→ **WHAT YOU NEED TO DO**
Copy verbatim the block of lines in the entries below whose first line contains "R6: 150 (NET6, NET7) -> 150 (NET21, VA)" and whose last line contains "TR6: PNP BC557". Leave out all other lines.

→ **RECORDS PROVIDED**
"""

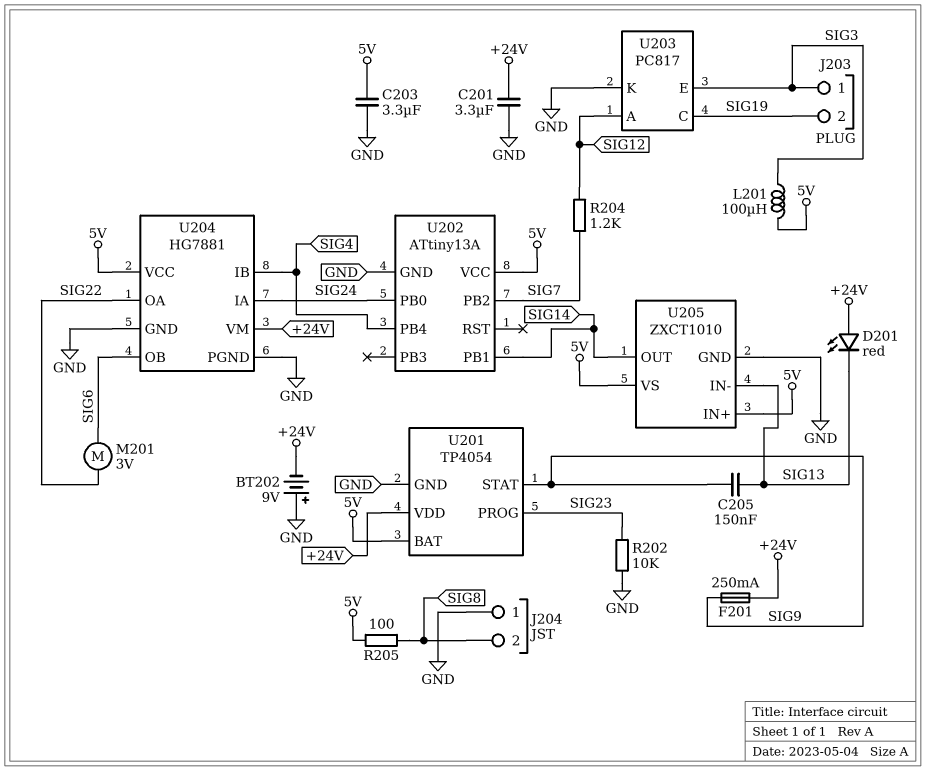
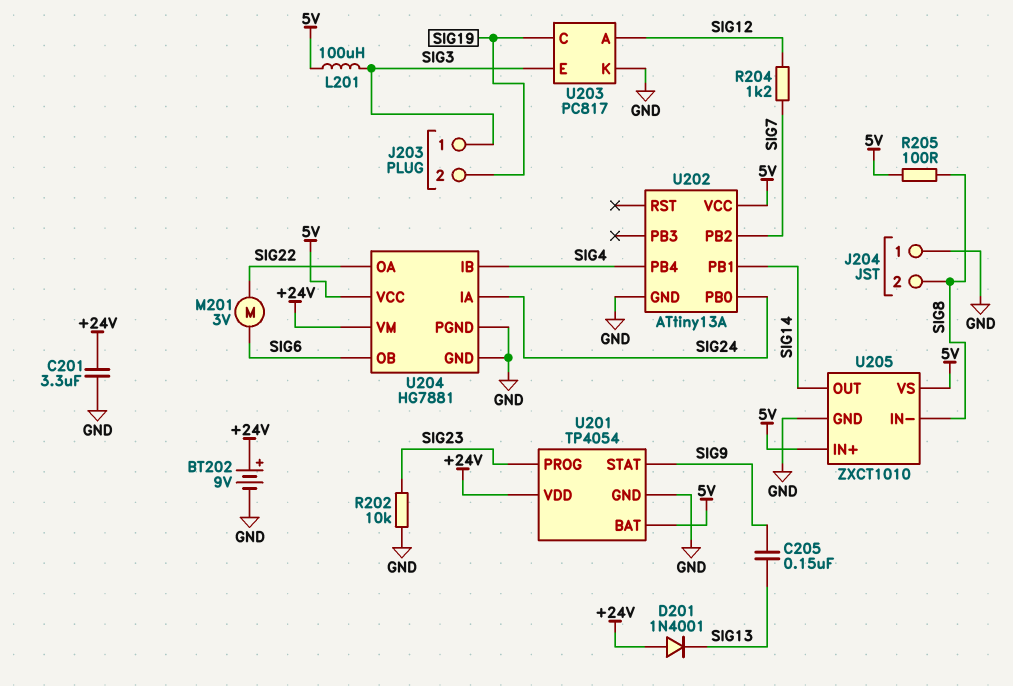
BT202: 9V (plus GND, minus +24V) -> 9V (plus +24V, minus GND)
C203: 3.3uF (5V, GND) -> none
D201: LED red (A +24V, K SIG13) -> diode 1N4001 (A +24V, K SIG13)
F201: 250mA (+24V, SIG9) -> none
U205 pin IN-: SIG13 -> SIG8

"""
"""

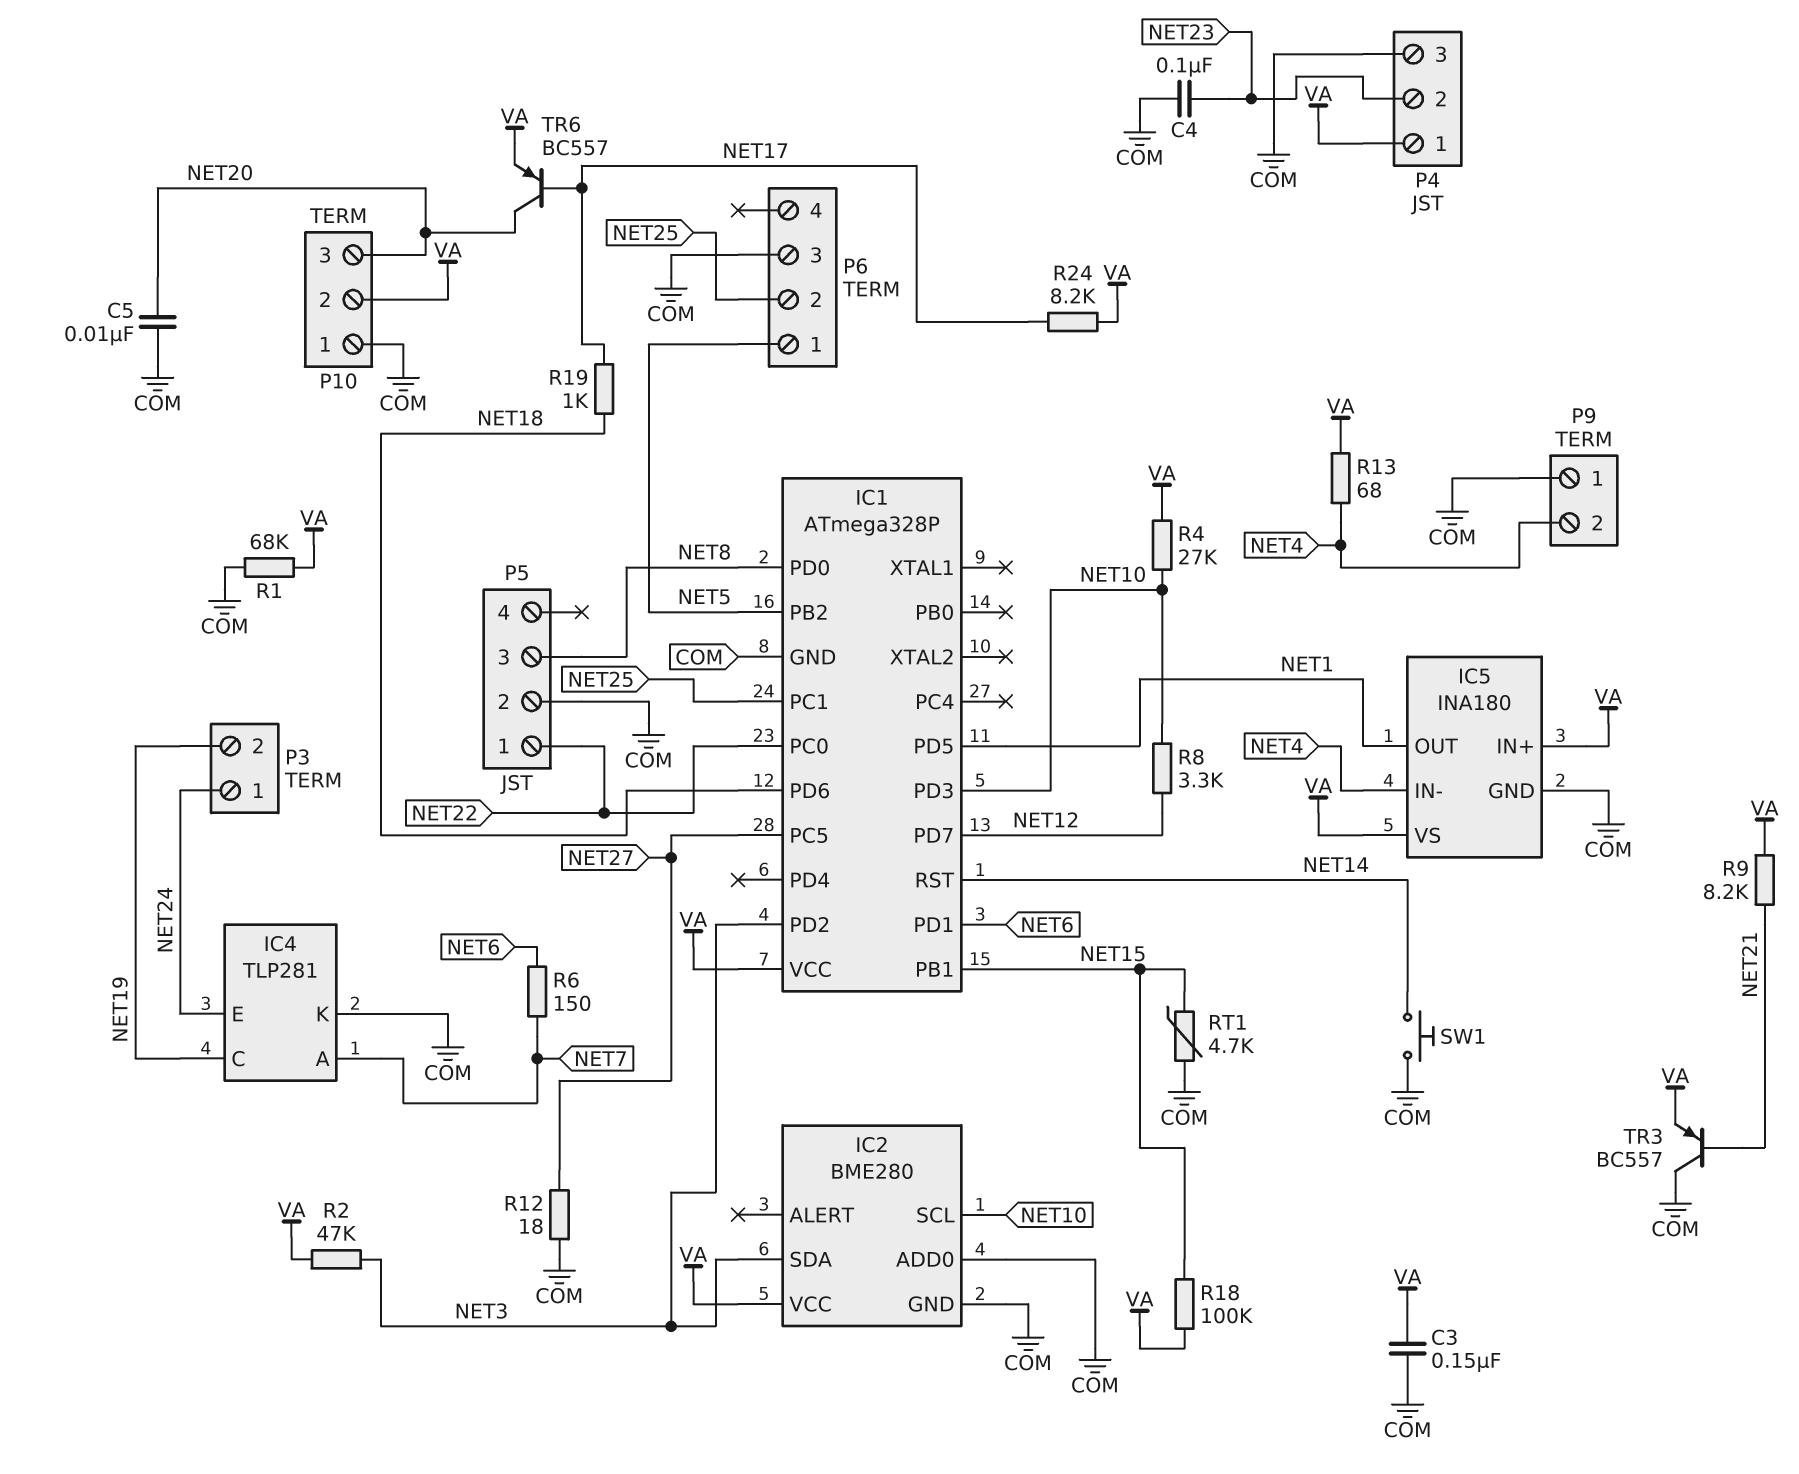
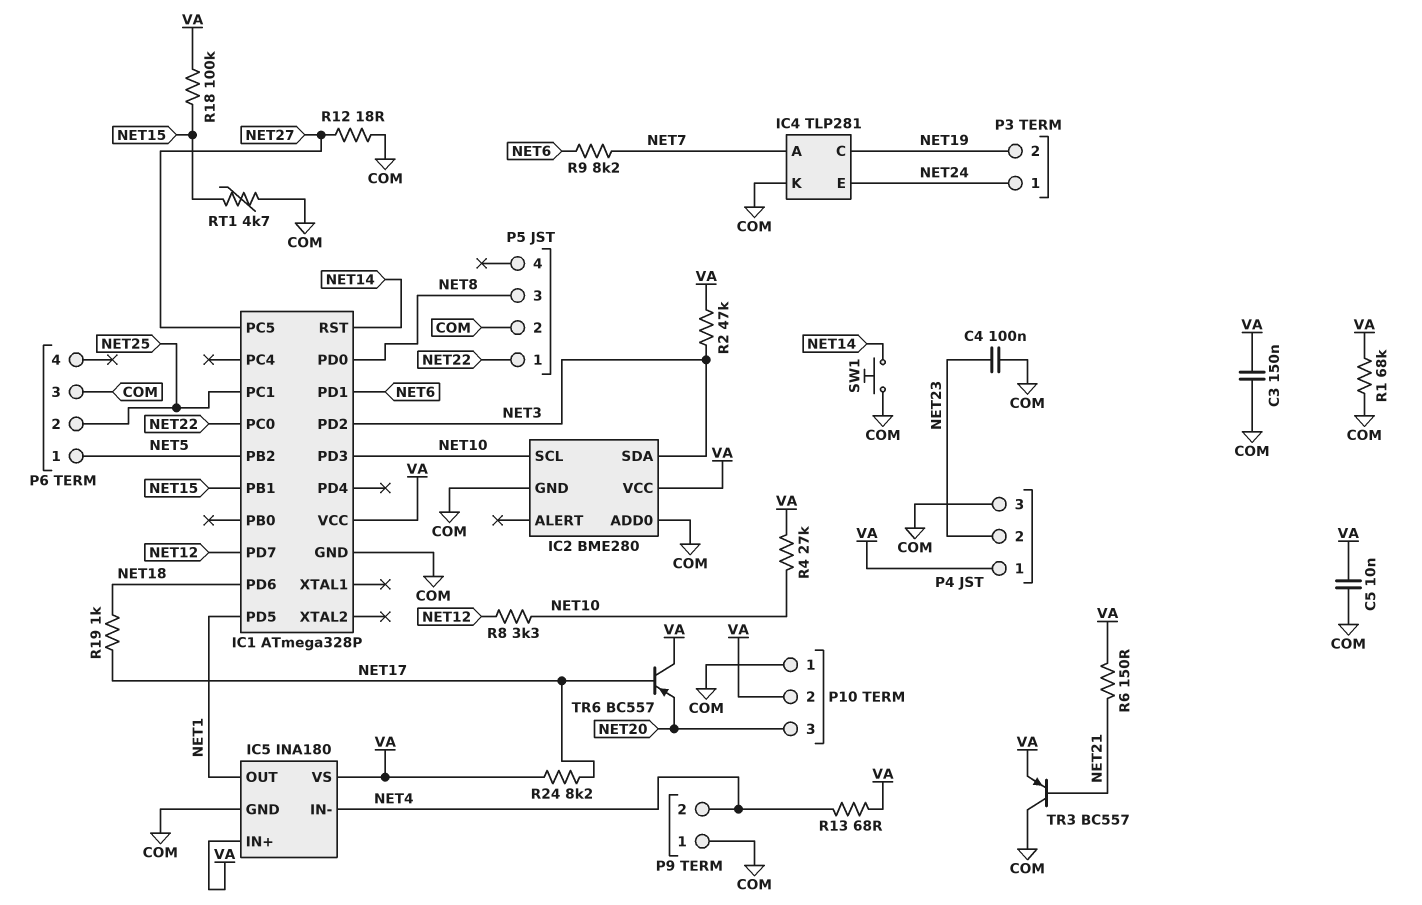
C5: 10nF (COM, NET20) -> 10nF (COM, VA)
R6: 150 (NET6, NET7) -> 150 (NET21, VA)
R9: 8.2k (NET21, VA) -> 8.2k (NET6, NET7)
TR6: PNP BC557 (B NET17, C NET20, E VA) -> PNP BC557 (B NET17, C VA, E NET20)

"""

→ **EXERCISE ANSWER**
R6: 150 (NET6, NET7) -> 150 (NET21, VA)
R9: 8.2k (NET21, VA) -> 8.2k (NET6, NET7)
TR6: PNP BC557 (B NET17, C NET20, E VA) -> PNP BC557 (B NET17, C VA, E NET20)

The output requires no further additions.